__DIRECTIONS__. Sift through the material below and return the lines with "none".

__SOURCE DATA__.

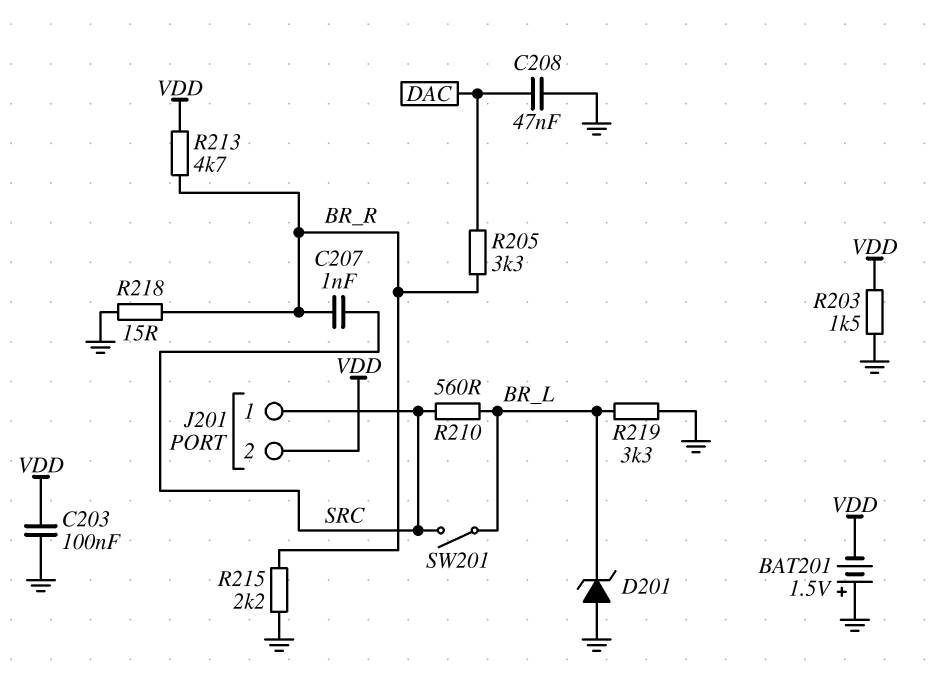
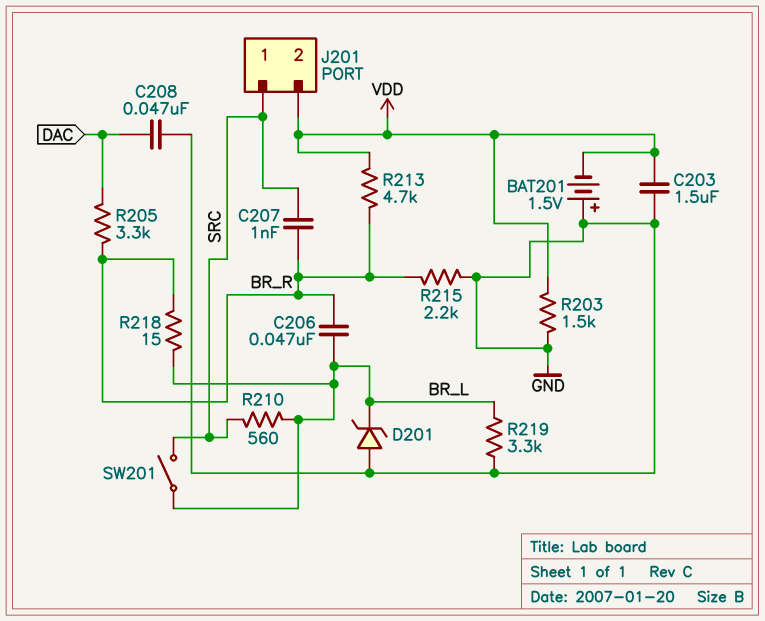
C203: 100nF (GND, VDD) -> 1.5uF (GND, VDD)
C206: none -> 47nF (BR_L, BR_R)
R218: 15 (BR_R, GND) -> 15 (BR_L, BR_R)

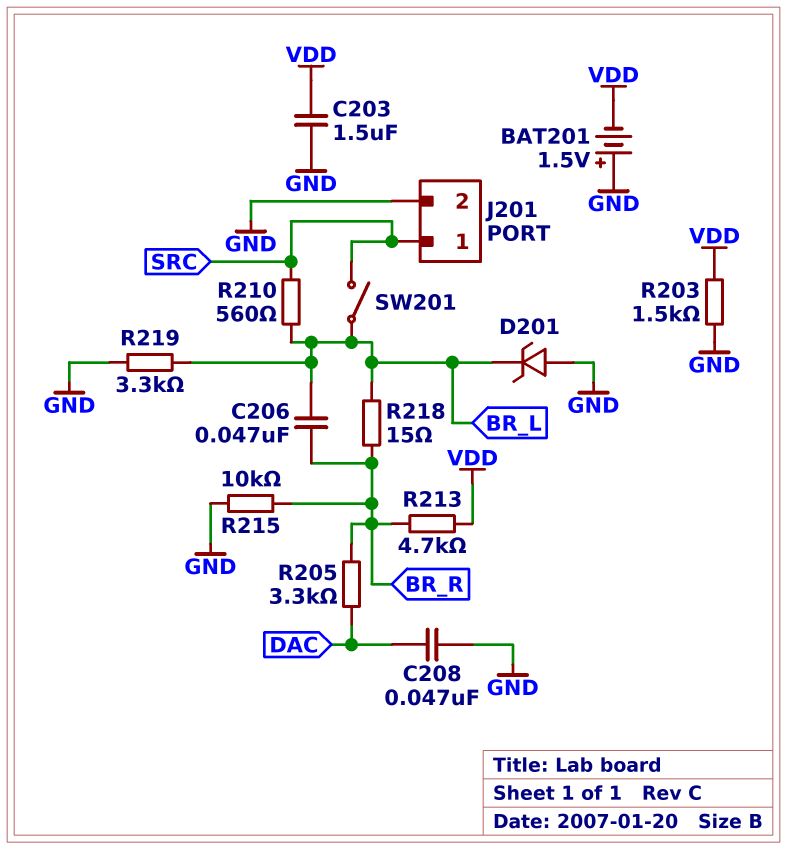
C207: 1nF (BR_R, SRC) -> none
J201 pin 2: VDD -> GND
R215: 2.2k (BR_R, GND) -> 10k (BR_R, GND)

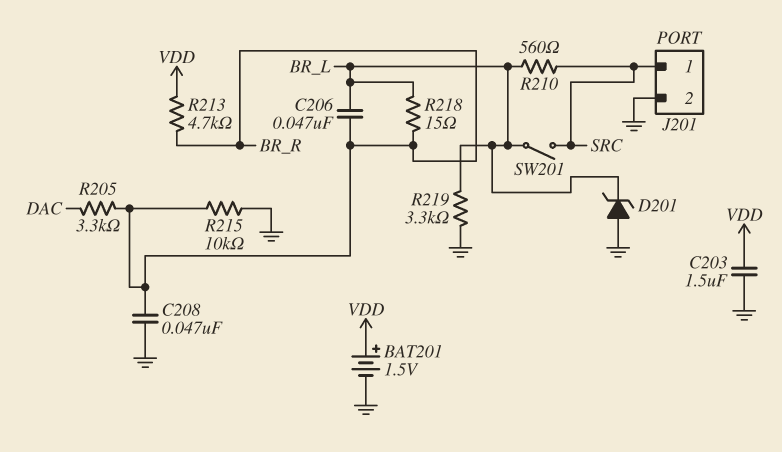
BAT201: 1.5V (plus GND, minus VDD) -> 1.5V (plus VDD, minus GND)
C208: 47nF (DAC, GND) -> 47nF (BR_R, GND)
R203: 1.5k (GND, VDD) -> none

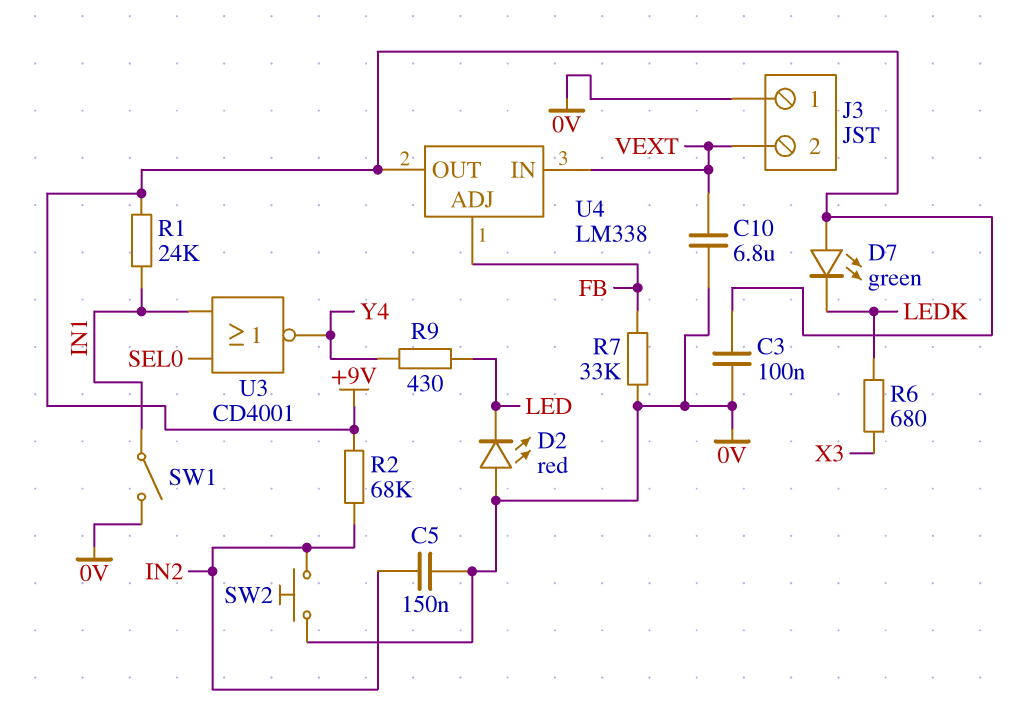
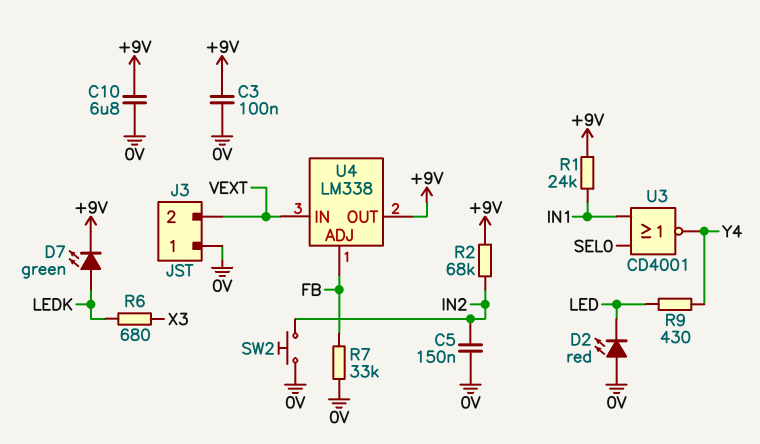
C10: 6.8uF (0V, VEXT) -> 6.8uF (+9V, 0V)
D7: LED green (A +9V, K LEDK) -> LED green (A LEDK, K +9V)
SW1: switch (0V, IN1) -> none

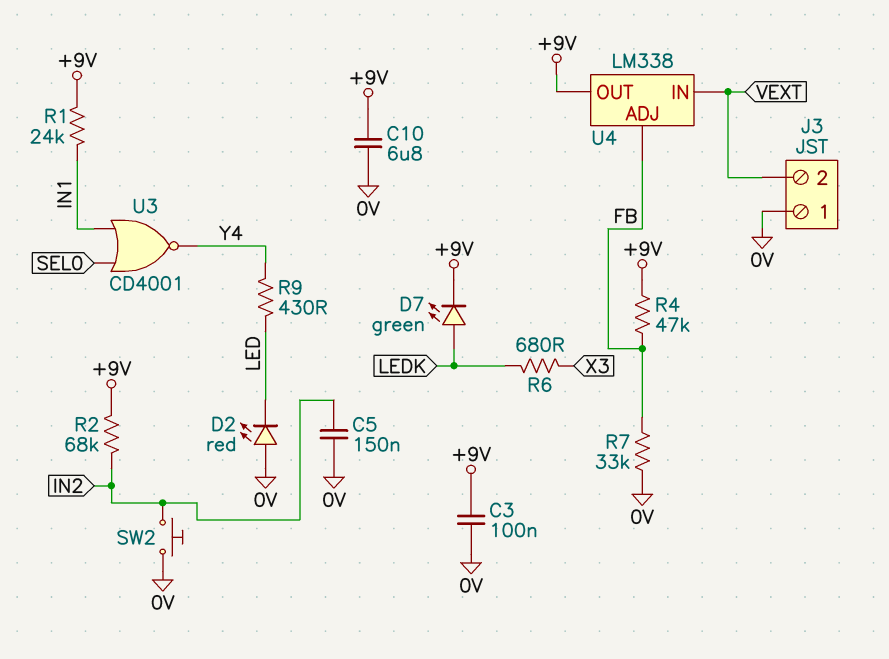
R4: none -> 47k (+9V, FB)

__WORKED SOLUTION__.
C206: none -> 47nF (BR_L, BR_R)
C207: 1nF (BR_R, SRC) -> none
R203: 1.5k (GND, VDD) -> none
SW1: switch (0V, IN1) -> none
R4: none -> 47k (+9V, FB)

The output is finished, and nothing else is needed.